### Task description
Return exactly the lines of the data below, from the one that contains "- repainted: orange" through the final line, and leave out every picture.

··· Exercise data ···

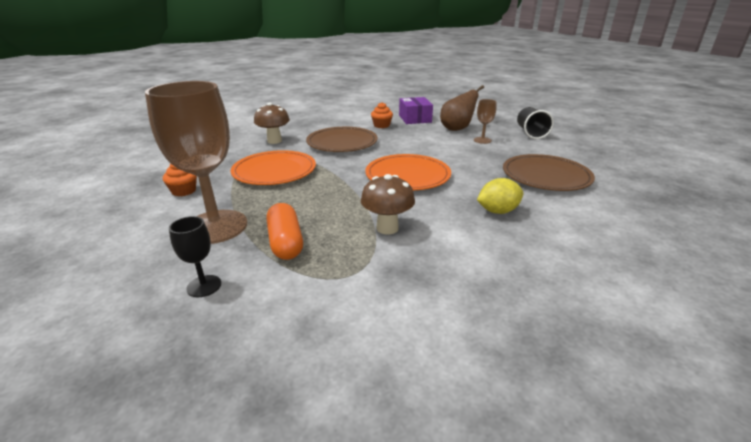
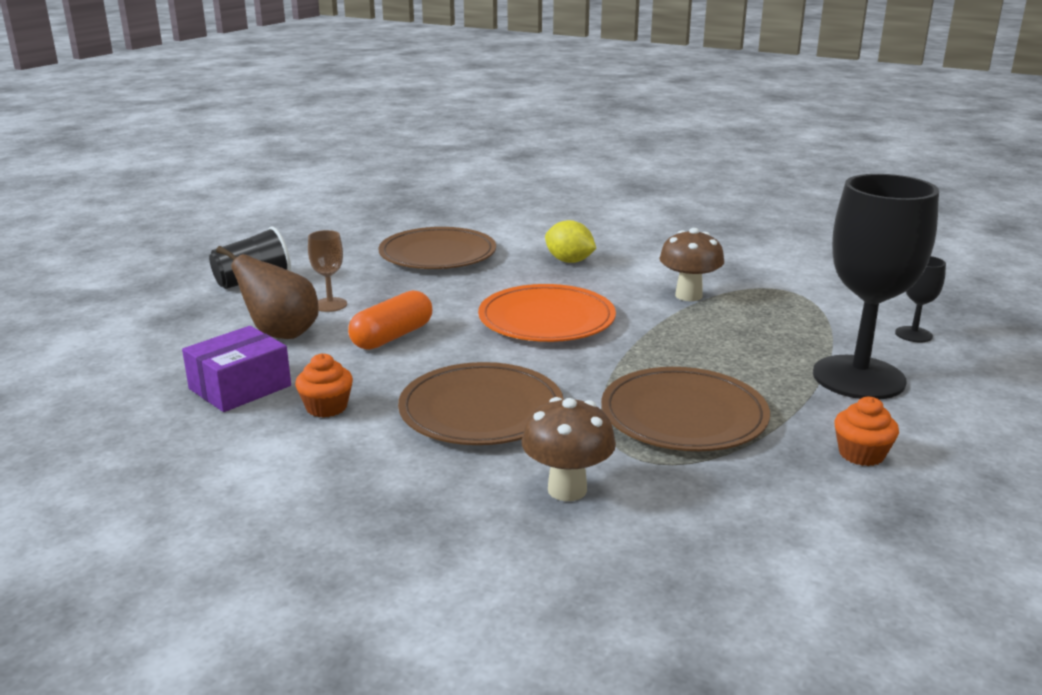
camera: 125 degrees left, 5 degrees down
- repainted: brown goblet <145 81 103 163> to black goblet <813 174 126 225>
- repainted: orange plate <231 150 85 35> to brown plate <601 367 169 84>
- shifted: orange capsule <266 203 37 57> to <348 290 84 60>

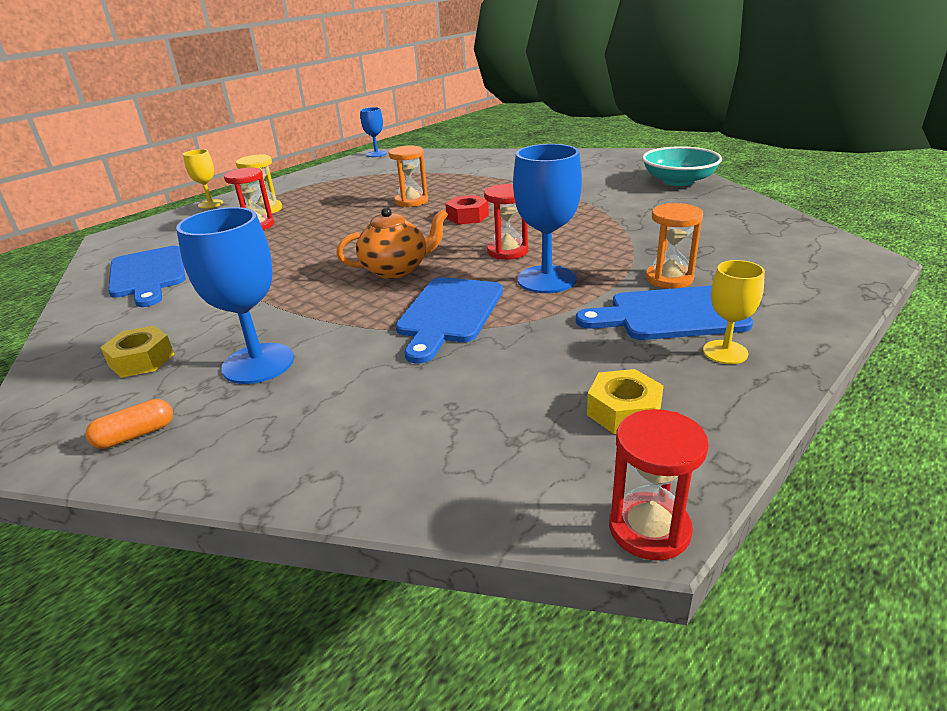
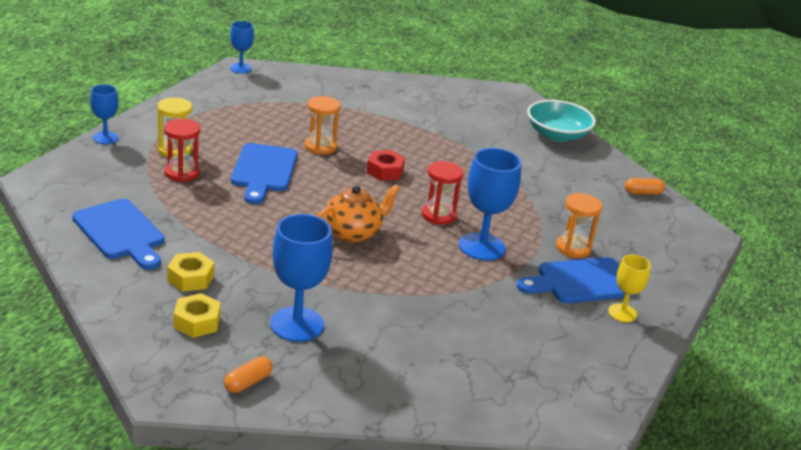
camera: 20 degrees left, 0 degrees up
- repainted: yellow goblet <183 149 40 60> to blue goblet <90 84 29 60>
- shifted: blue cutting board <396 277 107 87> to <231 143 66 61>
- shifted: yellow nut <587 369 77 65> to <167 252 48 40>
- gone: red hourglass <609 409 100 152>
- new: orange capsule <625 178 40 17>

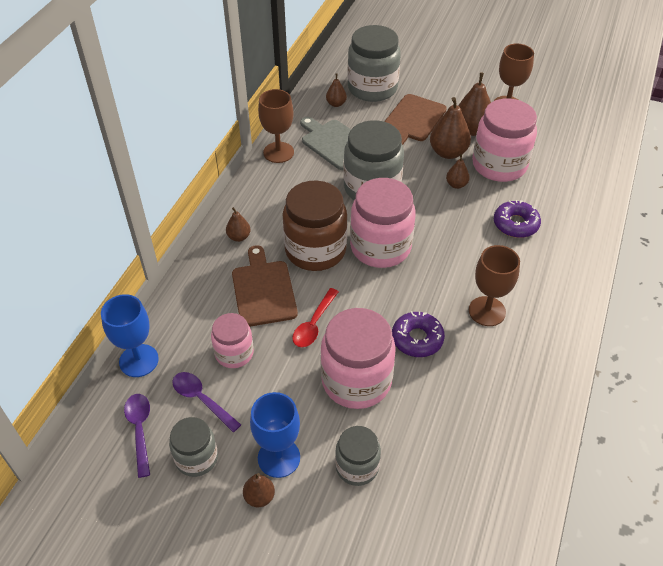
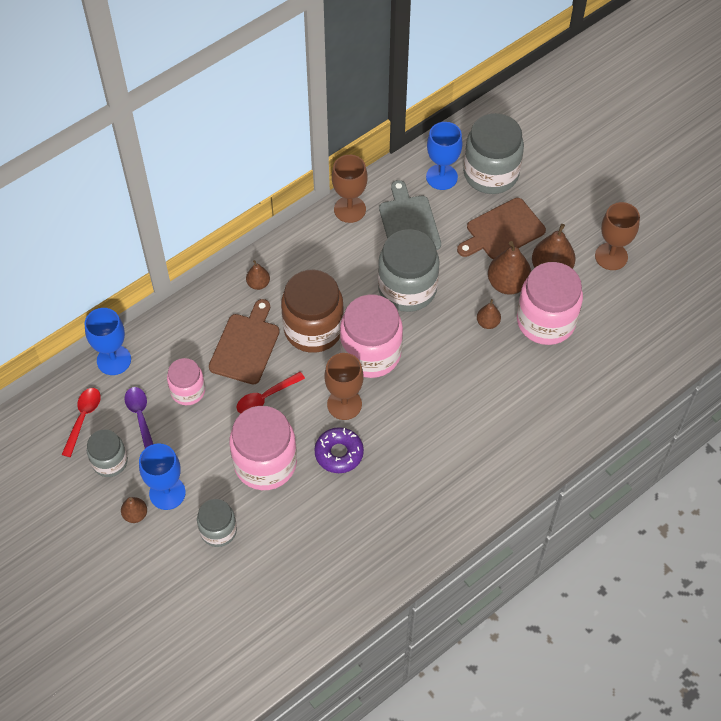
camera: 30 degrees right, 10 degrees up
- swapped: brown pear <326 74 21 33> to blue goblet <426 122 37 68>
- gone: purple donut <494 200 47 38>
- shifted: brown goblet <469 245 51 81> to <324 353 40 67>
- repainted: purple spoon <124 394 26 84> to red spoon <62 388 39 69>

···

### Answer space
- repainted: orange plate <231 150 85 35> to brown plate <601 367 169 84>
- shifted: orange capsule <266 203 37 57> to <348 290 84 60>

camera: 20 degrees left, 0 degrees up
- repainted: yellow goblet <183 149 40 60> to blue goblet <90 84 29 60>
- shifted: blue cutting board <396 277 107 87> to <231 143 66 61>
- shifted: yellow nut <587 369 77 65> to <167 252 48 40>
- gone: red hourglass <609 409 100 152>
- new: orange capsule <625 178 40 17>

camera: 30 degrees right, 10 degrees up
- swapped: brown pear <326 74 21 33> to blue goblet <426 122 37 68>
- gone: purple donut <494 200 47 38>
- shifted: brown goblet <469 245 51 81> to <324 353 40 67>
- repainted: purple spoon <124 394 26 84> to red spoon <62 388 39 69>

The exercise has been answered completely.